→ What the task requires: Below is a block of entries; repeat exactly the lines starting at the line that contains "purple bottle: 5 -> 8" and ending at the line that contains "white light bulb: 13 -> 8", both included.

→ Recorded information:
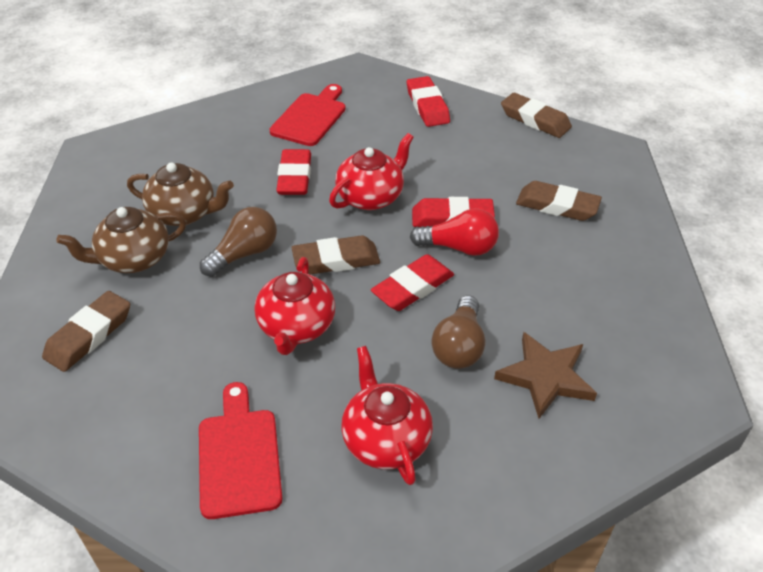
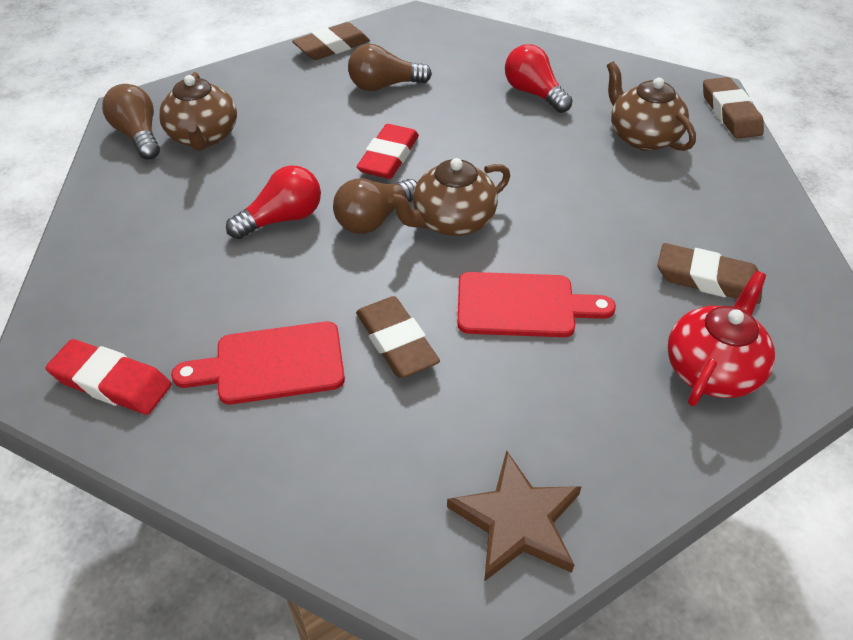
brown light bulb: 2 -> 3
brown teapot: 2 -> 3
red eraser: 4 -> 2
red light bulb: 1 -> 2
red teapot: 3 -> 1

---

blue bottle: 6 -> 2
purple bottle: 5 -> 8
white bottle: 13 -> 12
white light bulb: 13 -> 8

→ Task answer:
purple bottle: 5 -> 8
white bottle: 13 -> 12
white light bulb: 13 -> 8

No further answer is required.